▶ _EXERCISE PROMPT_: Set down each record that follows exactly. Drop the images.

━━━ RECORDS TO PROCESS

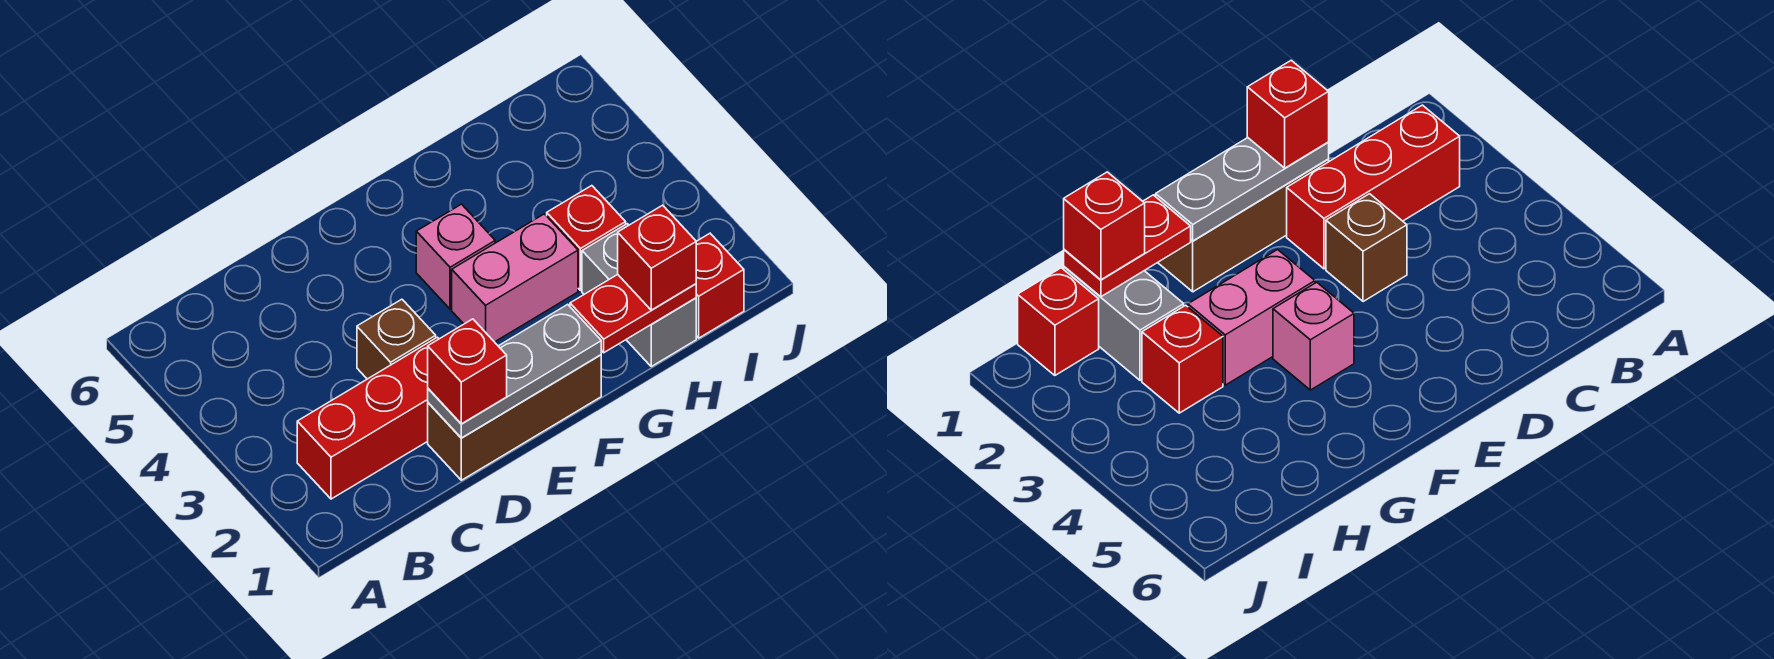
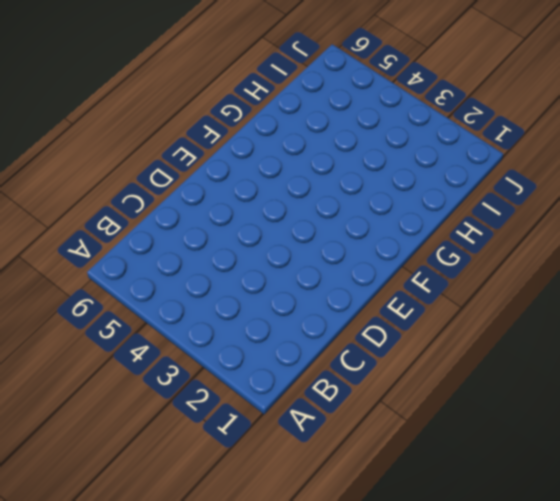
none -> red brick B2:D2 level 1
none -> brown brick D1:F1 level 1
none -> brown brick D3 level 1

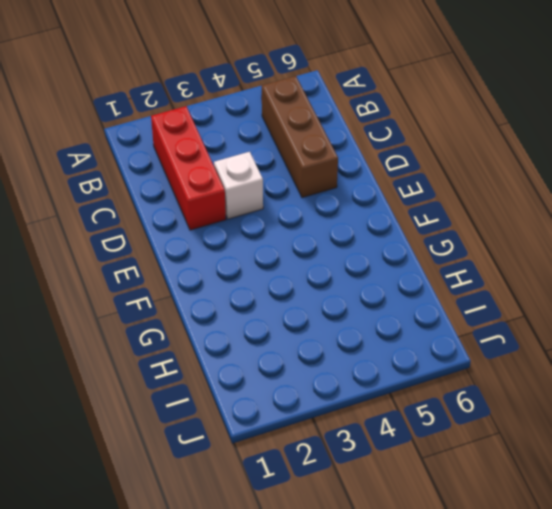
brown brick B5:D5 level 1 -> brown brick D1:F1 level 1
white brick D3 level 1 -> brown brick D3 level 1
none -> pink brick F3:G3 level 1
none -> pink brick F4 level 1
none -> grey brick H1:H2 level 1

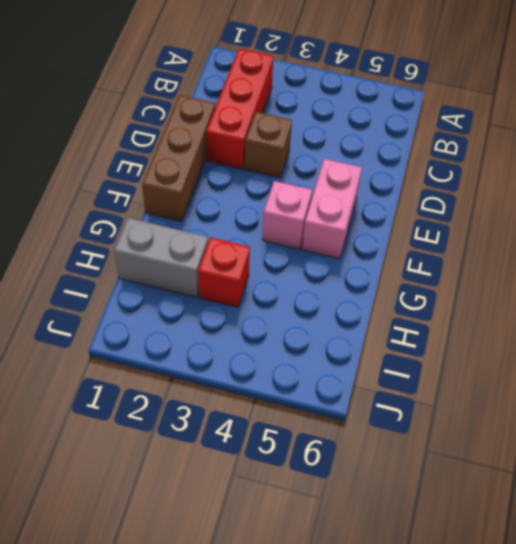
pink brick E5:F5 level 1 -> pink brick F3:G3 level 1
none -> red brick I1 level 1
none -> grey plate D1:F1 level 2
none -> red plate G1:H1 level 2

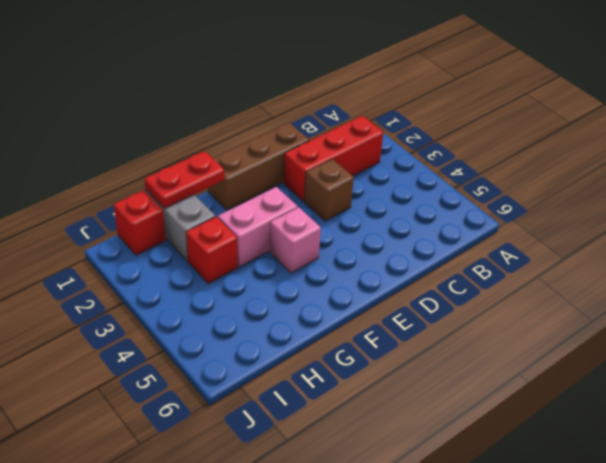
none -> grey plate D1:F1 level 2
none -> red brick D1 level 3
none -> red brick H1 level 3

━━━━━━

▶ _ANSWER BOX_:
none -> red brick B2:D2 level 1
none -> brown brick D1:F1 level 1
none -> brown brick D3 level 1

brown brick B5:D5 level 1 -> brown brick D1:F1 level 1
white brick D3 level 1 -> brown brick D3 level 1
none -> pink brick F3:G3 level 1
none -> pink brick F4 level 1
none -> grey brick H1:H2 level 1

pink brick E5:F5 level 1 -> pink brick F3:G3 level 1
none -> red brick I1 level 1
none -> grey plate D1:F1 level 2
none -> red plate G1:H1 level 2

none -> grey plate D1:F1 level 2
none -> red brick D1 level 3
none -> red brick H1 level 3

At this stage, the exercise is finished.